Problem requirements:
Could you reproduce every record below exactly, excluding all pictures?

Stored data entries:
↓↓↓
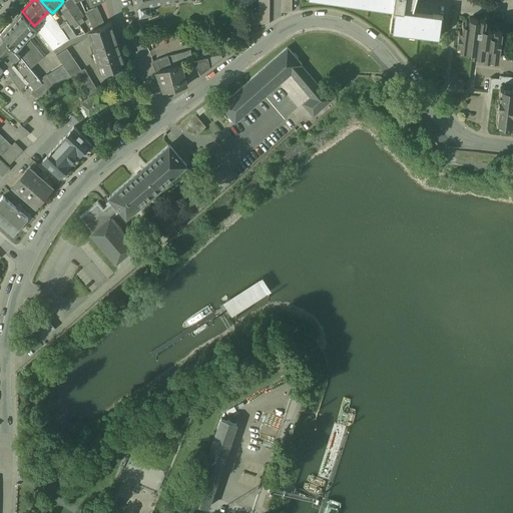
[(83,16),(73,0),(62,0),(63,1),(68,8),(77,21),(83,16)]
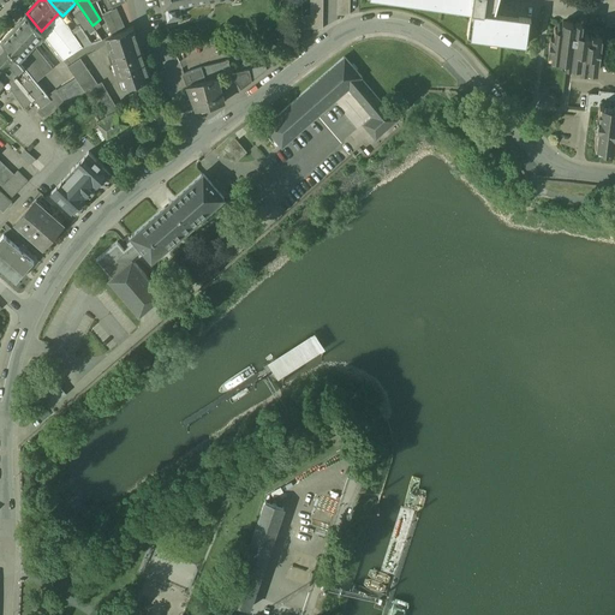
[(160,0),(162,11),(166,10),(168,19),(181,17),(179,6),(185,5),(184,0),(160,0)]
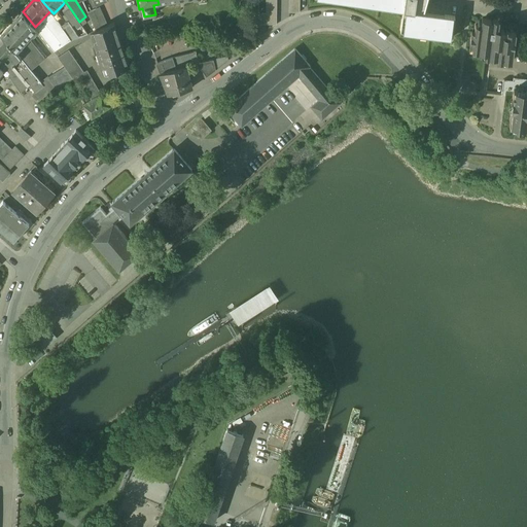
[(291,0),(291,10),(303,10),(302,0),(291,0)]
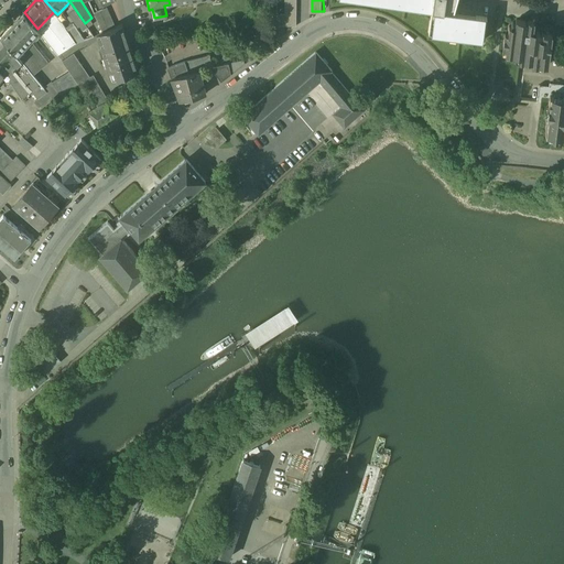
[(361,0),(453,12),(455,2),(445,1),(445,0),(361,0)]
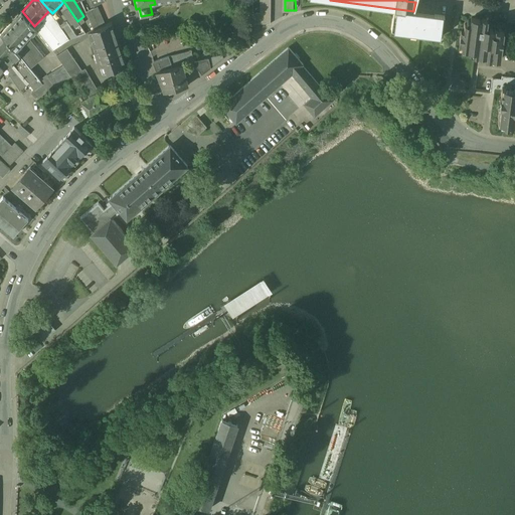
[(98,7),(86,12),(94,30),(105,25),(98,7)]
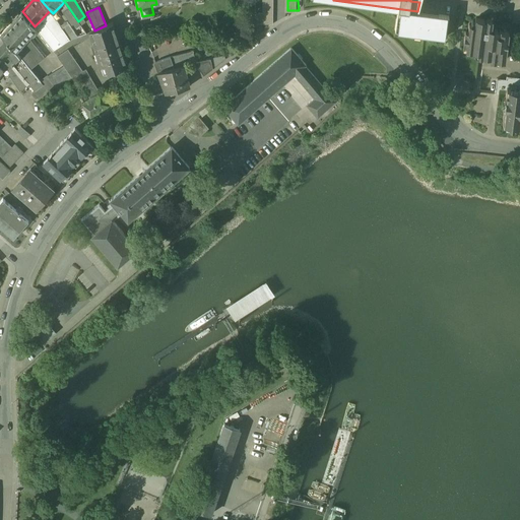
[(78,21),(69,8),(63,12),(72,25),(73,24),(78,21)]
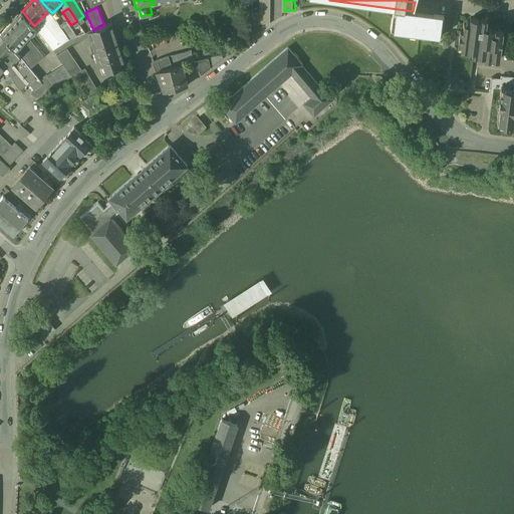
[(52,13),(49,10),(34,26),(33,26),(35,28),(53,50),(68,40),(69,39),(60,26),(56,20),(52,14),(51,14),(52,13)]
↑↑↑
Solution to this task:
[(83,16),(73,0),(62,0),(63,1),(68,8),(77,21),(83,16)]
[(160,0),(162,11),(166,10),(168,19),(181,17),(179,6),(185,5),(184,0),(160,0)]
[(291,0),(291,10),(303,10),(302,0),(291,0)]
[(361,0),(453,12),(455,2),(445,1),(445,0),(361,0)]
[(98,7),(86,12),(94,30),(105,25),(98,7)]
[(78,21),(69,8),(63,12),(72,25),(73,24),(78,21)]
[(52,13),(49,10),(34,26),(33,26),(35,28),(53,50),(68,40),(69,39),(60,26),(56,20),(52,14),(51,14),(52,13)]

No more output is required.